* Brief *
From the listing below, pull each line that includes "none".

** Opening Exercise material block **

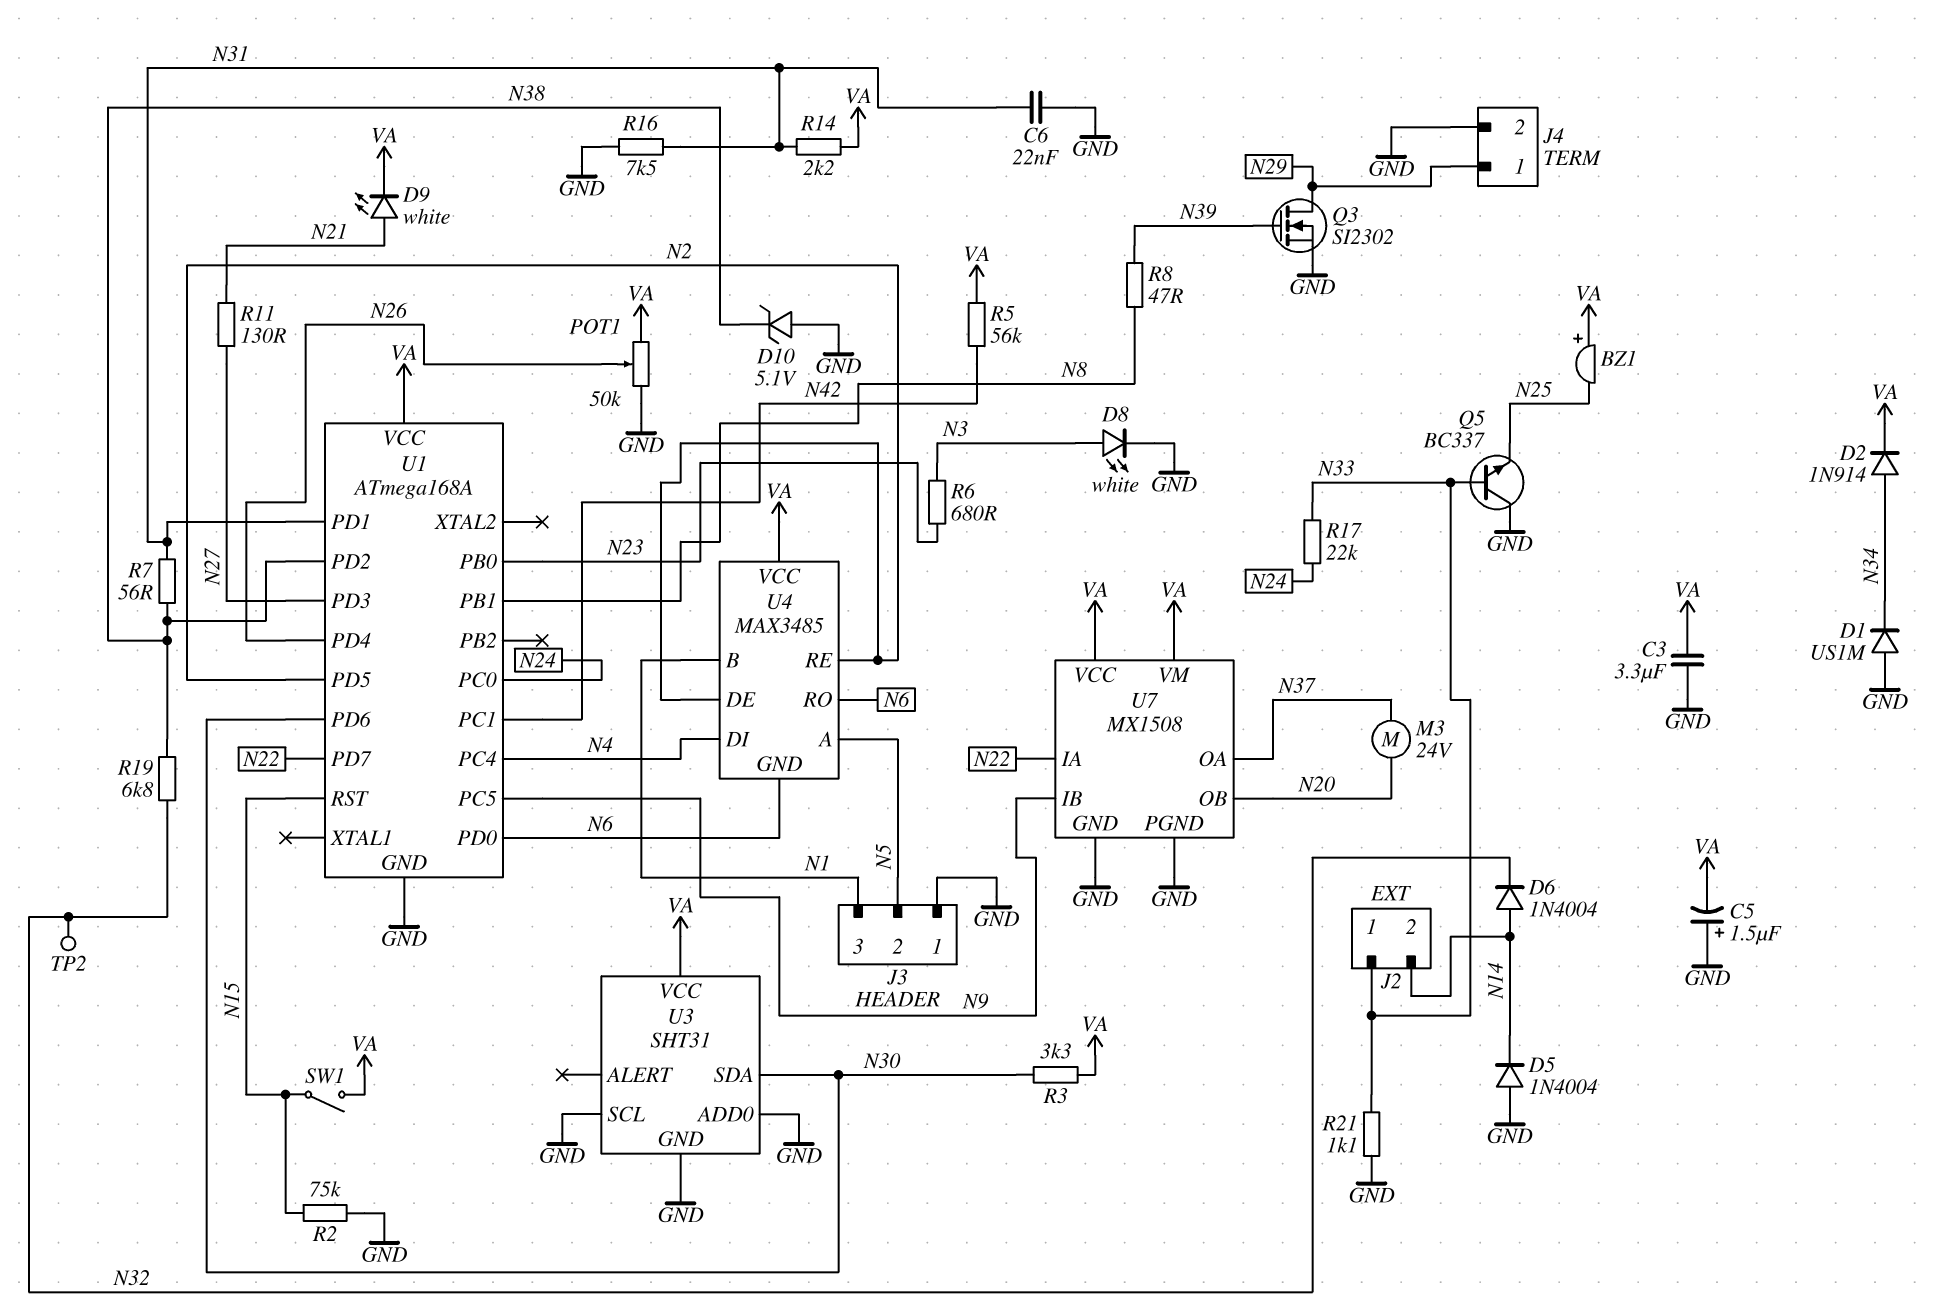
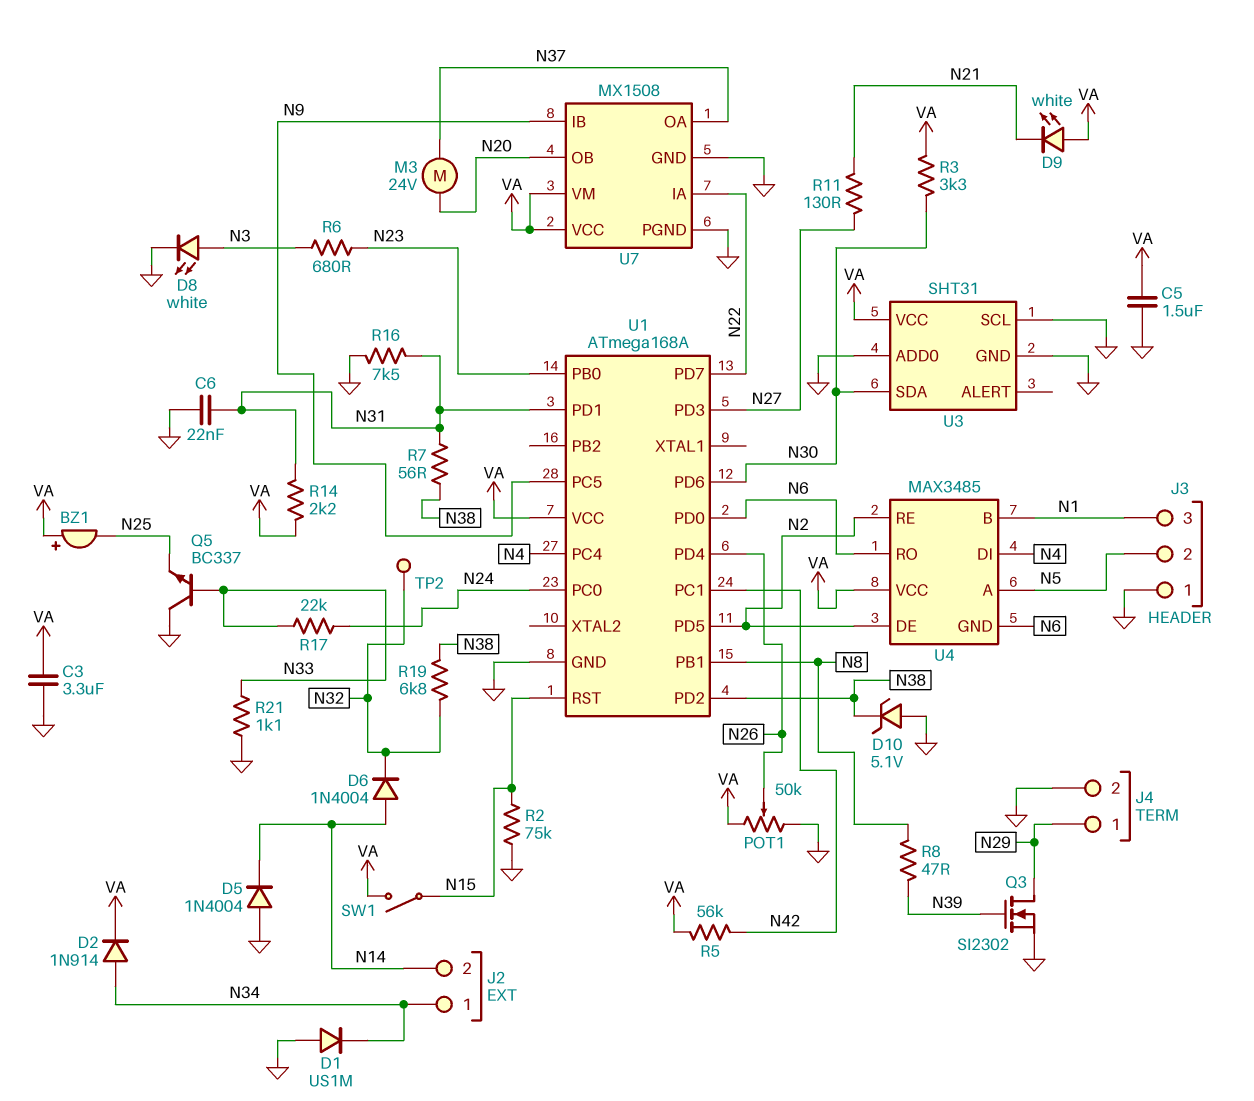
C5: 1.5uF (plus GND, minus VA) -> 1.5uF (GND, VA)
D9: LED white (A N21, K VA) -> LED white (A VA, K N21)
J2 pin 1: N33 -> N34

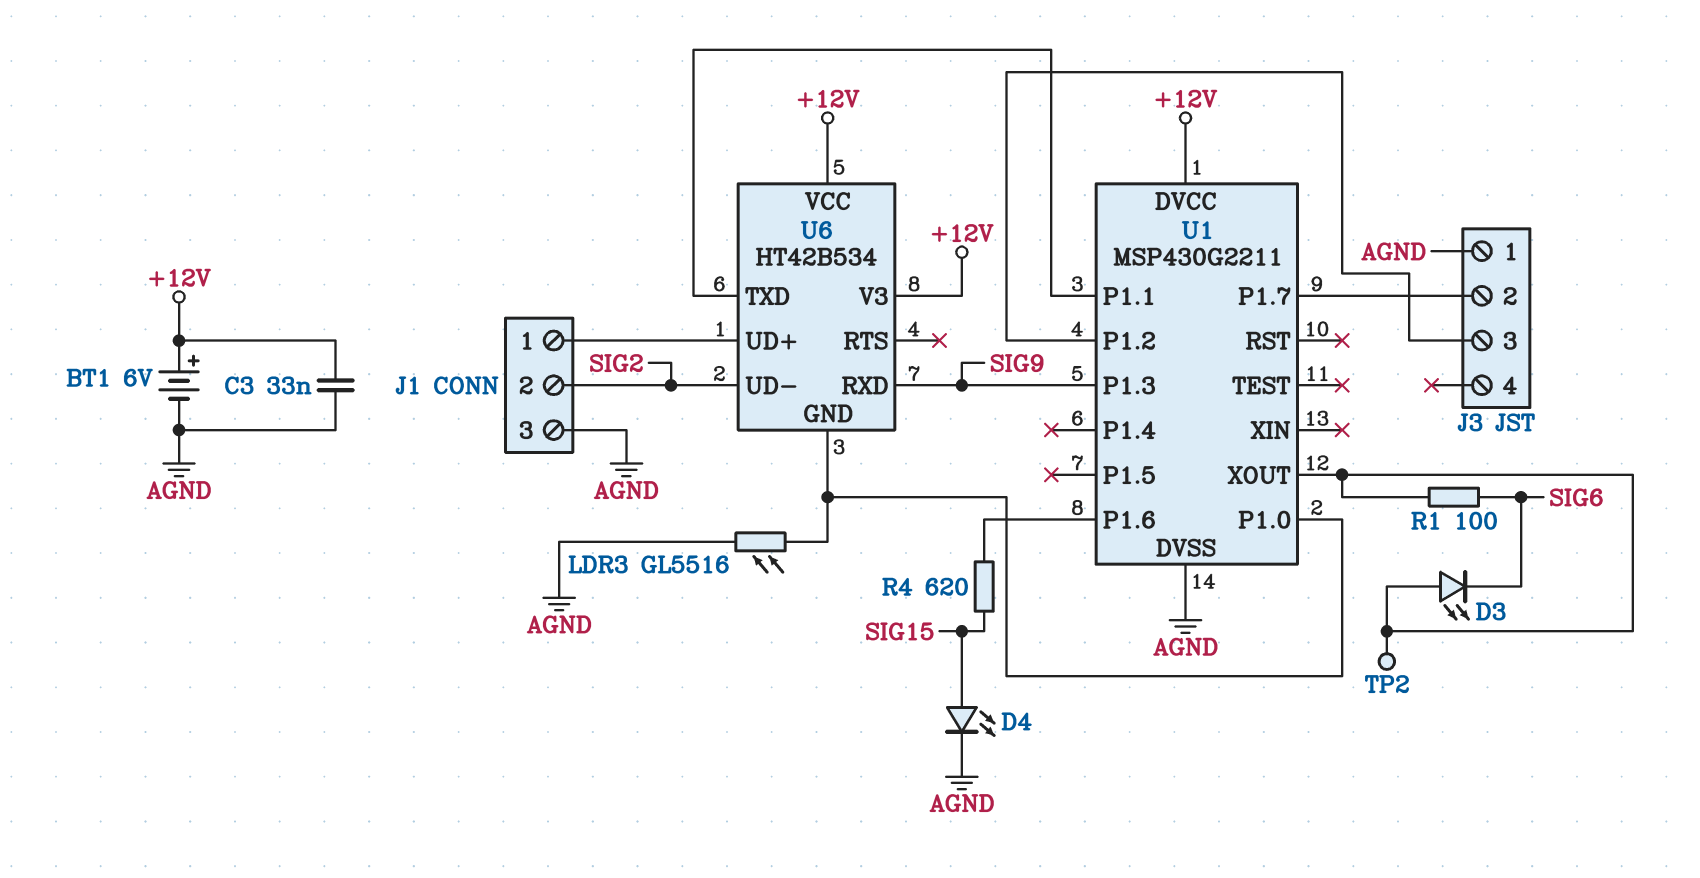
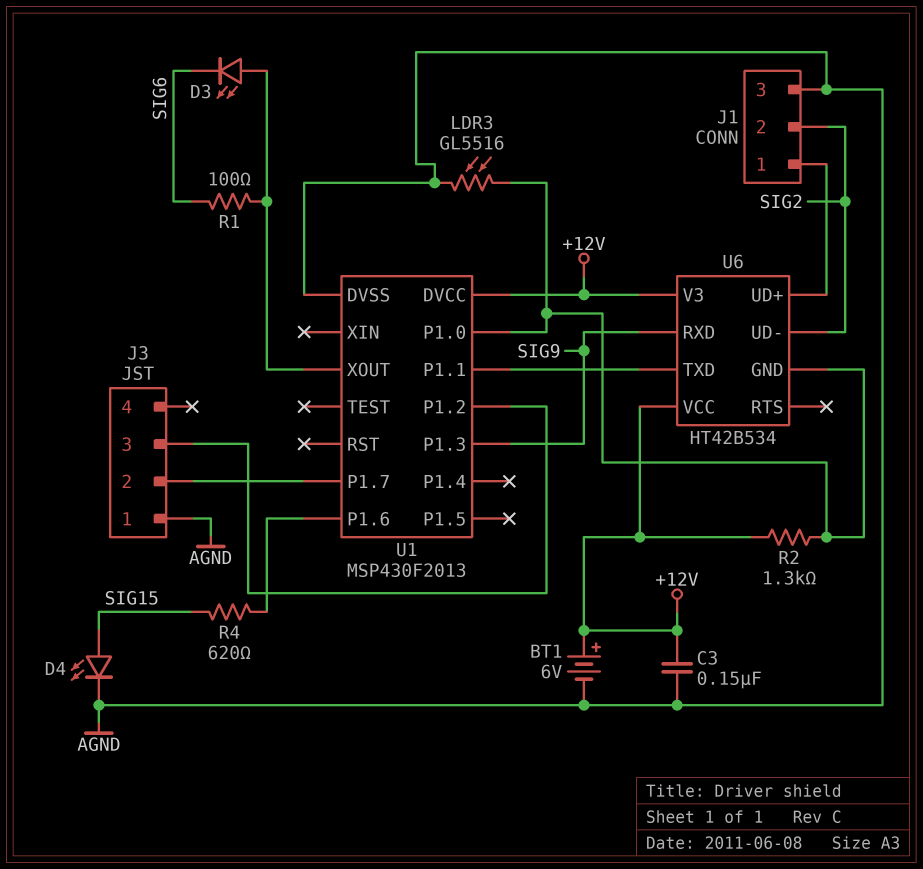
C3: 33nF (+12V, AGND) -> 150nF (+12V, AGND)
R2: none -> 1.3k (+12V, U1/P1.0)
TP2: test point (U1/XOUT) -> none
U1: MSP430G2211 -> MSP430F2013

** Closing Exercise material block **

* Exercise solution *
R2: none -> 1.3k (+12V, U1/P1.0)
TP2: test point (U1/XOUT) -> none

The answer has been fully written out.